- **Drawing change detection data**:
◇ ◇ ◇ ◇
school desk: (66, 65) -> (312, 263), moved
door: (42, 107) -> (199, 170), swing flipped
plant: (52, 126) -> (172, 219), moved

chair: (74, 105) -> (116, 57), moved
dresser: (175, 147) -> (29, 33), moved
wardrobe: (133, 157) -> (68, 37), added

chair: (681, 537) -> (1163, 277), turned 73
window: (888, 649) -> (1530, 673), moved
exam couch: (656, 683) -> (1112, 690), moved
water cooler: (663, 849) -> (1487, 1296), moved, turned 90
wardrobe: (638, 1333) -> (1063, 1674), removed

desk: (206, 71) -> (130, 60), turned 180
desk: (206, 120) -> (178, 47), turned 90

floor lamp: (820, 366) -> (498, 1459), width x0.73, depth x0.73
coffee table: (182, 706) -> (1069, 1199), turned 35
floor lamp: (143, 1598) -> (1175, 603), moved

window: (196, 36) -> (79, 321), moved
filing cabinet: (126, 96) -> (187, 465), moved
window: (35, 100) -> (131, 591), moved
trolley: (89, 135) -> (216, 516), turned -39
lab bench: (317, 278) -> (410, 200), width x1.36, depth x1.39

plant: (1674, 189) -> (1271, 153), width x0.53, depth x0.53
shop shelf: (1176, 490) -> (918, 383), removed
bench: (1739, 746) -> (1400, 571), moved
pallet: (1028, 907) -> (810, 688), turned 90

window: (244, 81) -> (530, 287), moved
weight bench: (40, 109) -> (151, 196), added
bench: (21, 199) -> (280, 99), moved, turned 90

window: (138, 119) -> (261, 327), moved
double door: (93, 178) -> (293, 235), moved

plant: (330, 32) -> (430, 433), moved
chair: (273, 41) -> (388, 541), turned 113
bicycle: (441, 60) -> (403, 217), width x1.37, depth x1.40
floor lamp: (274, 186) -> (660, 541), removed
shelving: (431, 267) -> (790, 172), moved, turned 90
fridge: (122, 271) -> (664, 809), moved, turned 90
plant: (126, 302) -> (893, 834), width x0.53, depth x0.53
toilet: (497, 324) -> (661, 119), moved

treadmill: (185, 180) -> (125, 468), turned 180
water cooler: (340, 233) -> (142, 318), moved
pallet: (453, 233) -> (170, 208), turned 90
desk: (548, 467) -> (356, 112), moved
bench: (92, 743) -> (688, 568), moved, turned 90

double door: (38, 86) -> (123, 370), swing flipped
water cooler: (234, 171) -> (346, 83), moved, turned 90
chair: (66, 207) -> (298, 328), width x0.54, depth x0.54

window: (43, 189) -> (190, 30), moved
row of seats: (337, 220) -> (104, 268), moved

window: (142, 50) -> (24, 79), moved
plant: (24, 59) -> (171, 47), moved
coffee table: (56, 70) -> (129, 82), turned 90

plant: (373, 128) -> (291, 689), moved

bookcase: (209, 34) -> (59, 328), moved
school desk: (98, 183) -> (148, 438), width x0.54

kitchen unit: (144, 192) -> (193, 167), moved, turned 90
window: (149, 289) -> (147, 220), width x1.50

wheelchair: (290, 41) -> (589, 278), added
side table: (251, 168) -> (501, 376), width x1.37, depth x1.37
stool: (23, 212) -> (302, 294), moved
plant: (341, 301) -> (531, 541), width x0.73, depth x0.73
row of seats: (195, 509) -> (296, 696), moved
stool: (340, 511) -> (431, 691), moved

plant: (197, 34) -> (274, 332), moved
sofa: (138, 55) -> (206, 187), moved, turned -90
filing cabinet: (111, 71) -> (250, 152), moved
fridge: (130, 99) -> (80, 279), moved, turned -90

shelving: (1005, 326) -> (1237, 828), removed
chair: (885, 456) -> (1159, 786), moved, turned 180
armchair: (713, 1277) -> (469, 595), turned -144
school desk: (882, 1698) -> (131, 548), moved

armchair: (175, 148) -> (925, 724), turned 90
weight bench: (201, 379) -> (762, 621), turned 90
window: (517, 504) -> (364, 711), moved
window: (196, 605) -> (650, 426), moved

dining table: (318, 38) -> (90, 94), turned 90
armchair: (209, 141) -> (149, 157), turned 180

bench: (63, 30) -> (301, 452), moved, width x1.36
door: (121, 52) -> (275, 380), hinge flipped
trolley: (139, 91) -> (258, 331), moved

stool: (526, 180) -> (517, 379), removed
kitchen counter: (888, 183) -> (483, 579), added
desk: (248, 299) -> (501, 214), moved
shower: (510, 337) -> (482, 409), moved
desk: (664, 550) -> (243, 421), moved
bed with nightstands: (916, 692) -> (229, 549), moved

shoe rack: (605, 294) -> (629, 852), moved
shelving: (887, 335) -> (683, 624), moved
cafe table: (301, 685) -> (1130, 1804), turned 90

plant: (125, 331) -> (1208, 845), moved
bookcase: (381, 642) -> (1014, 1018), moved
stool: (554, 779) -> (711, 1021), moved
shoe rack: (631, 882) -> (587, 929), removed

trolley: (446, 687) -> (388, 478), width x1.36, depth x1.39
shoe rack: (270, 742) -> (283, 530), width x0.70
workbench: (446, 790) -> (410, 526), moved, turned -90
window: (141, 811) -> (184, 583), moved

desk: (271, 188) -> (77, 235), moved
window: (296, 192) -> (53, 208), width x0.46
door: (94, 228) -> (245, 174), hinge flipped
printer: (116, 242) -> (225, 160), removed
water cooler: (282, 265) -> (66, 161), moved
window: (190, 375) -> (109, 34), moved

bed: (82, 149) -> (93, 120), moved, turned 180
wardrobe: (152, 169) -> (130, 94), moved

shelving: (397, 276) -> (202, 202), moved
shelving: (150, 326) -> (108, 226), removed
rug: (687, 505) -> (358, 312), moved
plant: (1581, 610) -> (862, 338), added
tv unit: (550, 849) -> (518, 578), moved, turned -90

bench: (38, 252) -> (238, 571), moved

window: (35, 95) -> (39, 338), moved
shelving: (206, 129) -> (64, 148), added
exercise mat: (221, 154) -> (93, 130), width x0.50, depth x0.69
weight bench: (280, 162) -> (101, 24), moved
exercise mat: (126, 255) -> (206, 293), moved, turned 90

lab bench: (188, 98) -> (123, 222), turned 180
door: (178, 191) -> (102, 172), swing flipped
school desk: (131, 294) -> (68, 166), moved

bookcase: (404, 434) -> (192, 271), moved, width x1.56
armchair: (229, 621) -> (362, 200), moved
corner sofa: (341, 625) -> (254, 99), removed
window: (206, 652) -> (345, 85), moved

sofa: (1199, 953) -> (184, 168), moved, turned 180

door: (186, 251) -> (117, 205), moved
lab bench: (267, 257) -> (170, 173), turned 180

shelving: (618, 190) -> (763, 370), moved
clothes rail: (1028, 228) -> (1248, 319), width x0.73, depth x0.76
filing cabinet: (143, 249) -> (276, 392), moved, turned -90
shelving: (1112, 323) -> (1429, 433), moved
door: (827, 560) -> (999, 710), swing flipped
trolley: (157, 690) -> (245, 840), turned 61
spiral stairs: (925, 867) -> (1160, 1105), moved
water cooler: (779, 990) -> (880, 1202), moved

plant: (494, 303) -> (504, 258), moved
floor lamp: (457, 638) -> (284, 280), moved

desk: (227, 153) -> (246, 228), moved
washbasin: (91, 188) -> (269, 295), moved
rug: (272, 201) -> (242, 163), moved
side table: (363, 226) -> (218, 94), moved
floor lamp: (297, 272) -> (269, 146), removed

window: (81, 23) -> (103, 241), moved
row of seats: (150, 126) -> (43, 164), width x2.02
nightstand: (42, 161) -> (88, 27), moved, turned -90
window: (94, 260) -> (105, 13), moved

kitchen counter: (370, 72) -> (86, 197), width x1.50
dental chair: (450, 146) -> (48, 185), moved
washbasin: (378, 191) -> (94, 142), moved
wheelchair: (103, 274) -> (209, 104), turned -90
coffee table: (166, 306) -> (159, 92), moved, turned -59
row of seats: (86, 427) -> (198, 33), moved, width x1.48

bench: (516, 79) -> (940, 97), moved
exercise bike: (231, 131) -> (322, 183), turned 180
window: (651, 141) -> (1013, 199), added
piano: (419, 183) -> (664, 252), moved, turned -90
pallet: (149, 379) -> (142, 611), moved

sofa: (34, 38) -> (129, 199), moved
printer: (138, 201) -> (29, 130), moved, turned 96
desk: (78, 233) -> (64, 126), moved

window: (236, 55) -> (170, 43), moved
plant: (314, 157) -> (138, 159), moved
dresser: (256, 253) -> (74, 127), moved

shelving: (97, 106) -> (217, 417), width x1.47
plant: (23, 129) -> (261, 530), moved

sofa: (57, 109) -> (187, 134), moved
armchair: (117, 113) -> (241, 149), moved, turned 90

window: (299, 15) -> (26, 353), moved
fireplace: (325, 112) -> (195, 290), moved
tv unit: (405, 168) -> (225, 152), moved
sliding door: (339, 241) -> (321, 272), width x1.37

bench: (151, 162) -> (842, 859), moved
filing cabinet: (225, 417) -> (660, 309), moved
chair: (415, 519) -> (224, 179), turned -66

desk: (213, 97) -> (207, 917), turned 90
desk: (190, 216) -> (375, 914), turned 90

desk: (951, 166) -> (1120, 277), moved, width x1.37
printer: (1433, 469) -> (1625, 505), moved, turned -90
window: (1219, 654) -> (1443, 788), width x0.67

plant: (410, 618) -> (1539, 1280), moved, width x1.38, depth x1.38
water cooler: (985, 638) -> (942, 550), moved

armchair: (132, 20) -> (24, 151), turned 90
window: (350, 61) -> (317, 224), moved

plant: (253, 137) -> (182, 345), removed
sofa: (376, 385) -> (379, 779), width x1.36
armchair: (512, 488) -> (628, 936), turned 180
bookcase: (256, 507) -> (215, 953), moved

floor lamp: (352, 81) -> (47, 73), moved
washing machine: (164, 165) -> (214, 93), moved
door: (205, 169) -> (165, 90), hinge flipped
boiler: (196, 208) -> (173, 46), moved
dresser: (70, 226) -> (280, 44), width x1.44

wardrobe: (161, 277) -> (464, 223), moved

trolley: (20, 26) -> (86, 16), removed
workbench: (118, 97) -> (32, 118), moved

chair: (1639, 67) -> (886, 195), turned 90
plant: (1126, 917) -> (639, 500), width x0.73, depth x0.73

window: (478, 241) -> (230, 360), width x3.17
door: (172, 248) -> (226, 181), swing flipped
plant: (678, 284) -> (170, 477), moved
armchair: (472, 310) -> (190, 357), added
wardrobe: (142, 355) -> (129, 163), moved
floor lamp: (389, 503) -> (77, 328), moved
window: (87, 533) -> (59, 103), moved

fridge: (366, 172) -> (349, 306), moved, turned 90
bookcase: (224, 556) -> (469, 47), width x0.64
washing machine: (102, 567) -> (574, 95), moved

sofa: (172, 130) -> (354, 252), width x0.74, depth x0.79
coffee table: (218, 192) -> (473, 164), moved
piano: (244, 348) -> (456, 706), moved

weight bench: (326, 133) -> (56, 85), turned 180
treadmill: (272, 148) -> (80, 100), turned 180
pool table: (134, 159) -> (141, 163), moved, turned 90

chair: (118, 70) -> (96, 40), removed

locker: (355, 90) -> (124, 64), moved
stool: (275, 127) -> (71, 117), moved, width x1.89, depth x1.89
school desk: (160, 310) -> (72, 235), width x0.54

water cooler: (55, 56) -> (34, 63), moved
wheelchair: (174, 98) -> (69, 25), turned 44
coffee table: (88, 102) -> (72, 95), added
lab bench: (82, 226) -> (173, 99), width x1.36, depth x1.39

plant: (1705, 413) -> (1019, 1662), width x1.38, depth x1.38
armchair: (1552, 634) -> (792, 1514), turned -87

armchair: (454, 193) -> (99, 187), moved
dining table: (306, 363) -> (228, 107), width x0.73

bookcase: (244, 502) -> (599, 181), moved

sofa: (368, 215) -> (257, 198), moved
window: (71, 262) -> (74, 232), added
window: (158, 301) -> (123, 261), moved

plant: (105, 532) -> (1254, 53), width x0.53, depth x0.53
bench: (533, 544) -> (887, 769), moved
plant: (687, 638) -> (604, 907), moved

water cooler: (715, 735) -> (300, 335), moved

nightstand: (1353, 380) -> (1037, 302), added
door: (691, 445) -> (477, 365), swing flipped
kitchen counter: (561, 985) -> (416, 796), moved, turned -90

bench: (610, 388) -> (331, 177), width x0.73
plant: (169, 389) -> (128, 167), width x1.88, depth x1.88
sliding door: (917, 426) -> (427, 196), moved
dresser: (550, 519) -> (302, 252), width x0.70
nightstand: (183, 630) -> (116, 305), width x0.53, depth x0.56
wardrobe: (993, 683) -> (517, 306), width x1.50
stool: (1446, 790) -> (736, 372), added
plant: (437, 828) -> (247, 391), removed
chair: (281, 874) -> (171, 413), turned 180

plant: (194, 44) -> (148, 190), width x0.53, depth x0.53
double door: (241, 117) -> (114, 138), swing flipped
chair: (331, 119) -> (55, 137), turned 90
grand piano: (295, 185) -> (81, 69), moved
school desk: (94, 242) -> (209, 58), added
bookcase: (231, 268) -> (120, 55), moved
◇ ◇ ◇ ◇
- **What the task requires**: Return, unchanged, the run of lines above that opens with the line containing "dresser: (550, 519)" and closes with the line containing "chair: (281, 874) -> (171, 413), turned 180". Include both.

- **Task solution**:
dresser: (550, 519) -> (302, 252), width x0.70
nightstand: (183, 630) -> (116, 305), width x0.53, depth x0.56
wardrobe: (993, 683) -> (517, 306), width x1.50
stool: (1446, 790) -> (736, 372), added
plant: (437, 828) -> (247, 391), removed
chair: (281, 874) -> (171, 413), turned 180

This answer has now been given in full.